### Task inputs
Segment Open

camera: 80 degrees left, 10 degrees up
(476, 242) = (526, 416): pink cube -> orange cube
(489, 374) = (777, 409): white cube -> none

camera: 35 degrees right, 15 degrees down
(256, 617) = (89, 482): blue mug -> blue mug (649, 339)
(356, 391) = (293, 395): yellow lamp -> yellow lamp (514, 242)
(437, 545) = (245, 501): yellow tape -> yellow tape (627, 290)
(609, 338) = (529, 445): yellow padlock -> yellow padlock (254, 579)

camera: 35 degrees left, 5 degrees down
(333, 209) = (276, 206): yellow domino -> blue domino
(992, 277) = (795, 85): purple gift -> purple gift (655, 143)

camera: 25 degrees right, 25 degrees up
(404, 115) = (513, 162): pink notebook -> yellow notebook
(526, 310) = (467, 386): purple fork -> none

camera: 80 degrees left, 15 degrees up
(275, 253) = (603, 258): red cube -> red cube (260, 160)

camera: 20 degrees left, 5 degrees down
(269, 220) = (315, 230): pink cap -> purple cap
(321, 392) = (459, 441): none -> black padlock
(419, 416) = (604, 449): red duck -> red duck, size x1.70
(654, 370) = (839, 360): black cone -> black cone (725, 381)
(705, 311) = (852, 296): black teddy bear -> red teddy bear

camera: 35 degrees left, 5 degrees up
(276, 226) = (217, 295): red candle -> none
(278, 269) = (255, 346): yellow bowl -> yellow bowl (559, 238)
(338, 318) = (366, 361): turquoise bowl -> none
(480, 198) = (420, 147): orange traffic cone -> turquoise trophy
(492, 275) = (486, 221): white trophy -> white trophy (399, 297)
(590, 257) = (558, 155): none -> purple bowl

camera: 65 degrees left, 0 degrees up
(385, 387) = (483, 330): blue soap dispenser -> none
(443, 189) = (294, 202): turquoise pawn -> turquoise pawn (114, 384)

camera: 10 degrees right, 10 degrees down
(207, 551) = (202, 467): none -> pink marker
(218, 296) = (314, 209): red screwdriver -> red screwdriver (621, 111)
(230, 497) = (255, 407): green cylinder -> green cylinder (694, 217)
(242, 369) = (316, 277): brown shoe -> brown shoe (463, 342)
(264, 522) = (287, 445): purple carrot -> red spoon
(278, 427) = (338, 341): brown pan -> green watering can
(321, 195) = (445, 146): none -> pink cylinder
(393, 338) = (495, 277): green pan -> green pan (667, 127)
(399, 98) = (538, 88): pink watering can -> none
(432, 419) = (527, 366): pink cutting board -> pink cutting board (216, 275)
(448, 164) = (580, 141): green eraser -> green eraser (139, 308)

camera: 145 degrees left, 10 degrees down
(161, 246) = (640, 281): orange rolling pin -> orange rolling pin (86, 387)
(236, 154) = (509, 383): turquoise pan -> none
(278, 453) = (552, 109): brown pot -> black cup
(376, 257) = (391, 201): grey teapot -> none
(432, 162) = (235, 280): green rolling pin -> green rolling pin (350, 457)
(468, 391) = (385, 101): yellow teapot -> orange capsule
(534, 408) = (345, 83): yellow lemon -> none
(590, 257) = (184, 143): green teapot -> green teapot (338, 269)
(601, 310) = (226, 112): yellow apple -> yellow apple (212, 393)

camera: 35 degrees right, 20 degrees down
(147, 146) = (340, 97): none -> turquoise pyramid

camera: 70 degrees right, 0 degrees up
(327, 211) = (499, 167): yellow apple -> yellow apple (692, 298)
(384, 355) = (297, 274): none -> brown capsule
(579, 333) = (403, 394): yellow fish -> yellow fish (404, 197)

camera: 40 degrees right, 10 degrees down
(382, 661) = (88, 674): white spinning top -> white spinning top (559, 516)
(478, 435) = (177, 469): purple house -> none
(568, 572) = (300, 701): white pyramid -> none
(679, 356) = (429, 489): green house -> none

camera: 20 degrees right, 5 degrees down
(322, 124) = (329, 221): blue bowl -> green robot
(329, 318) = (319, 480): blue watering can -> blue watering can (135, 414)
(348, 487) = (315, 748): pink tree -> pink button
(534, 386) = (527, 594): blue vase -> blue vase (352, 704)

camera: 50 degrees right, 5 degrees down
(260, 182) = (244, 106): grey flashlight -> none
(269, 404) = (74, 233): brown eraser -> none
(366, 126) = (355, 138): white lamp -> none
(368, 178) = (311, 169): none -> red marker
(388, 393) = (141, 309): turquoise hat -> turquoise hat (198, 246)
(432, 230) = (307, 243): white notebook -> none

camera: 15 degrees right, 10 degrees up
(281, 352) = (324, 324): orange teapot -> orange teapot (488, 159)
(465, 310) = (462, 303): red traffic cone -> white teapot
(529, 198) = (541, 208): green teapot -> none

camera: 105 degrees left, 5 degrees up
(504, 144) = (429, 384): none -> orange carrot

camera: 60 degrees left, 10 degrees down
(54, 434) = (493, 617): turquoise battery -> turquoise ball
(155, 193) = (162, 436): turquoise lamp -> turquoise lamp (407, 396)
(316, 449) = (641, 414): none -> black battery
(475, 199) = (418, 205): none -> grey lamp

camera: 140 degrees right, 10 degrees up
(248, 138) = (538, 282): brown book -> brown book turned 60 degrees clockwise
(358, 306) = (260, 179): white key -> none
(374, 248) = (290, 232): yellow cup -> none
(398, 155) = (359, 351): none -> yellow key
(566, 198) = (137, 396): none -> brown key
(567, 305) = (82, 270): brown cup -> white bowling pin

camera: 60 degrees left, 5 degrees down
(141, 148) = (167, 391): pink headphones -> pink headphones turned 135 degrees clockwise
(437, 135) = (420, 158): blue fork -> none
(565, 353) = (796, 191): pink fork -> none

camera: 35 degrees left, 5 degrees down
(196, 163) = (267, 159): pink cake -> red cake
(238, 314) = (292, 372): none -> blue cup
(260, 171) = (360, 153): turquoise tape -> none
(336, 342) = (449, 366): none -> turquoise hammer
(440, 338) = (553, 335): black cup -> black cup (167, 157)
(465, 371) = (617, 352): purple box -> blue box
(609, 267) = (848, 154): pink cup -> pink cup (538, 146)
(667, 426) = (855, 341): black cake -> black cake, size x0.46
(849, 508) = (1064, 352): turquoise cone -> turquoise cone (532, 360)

Segment Closed

Please make an exact copy of the lines above from the line with "(590, 257) = (558, 155): none -> purple bowl" through the line with "(147, 146) = (340, 97): none", both ends included.

### Your response
(590, 257) = (558, 155): none -> purple bowl

camera: 65 degrees left, 0 degrees up
(385, 387) = (483, 330): blue soap dispenser -> none
(443, 189) = (294, 202): turquoise pawn -> turquoise pawn (114, 384)

camera: 10 degrees right, 10 degrees down
(207, 551) = (202, 467): none -> pink marker
(218, 296) = (314, 209): red screwdriver -> red screwdriver (621, 111)
(230, 497) = (255, 407): green cylinder -> green cylinder (694, 217)
(242, 369) = (316, 277): brown shoe -> brown shoe (463, 342)
(264, 522) = (287, 445): purple carrot -> red spoon
(278, 427) = (338, 341): brown pan -> green watering can
(321, 195) = (445, 146): none -> pink cylinder
(393, 338) = (495, 277): green pan -> green pan (667, 127)
(399, 98) = (538, 88): pink watering can -> none
(432, 419) = (527, 366): pink cutting board -> pink cutting board (216, 275)
(448, 164) = (580, 141): green eraser -> green eraser (139, 308)

camera: 145 degrees left, 10 degrees down
(161, 246) = (640, 281): orange rolling pin -> orange rolling pin (86, 387)
(236, 154) = (509, 383): turquoise pan -> none
(278, 453) = (552, 109): brown pot -> black cup
(376, 257) = (391, 201): grey teapot -> none
(432, 162) = (235, 280): green rolling pin -> green rolling pin (350, 457)
(468, 391) = (385, 101): yellow teapot -> orange capsule
(534, 408) = (345, 83): yellow lemon -> none
(590, 257) = (184, 143): green teapot -> green teapot (338, 269)
(601, 310) = (226, 112): yellow apple -> yellow apple (212, 393)

camera: 35 degrees right, 20 degrees down
(147, 146) = (340, 97): none -> turquoise pyramid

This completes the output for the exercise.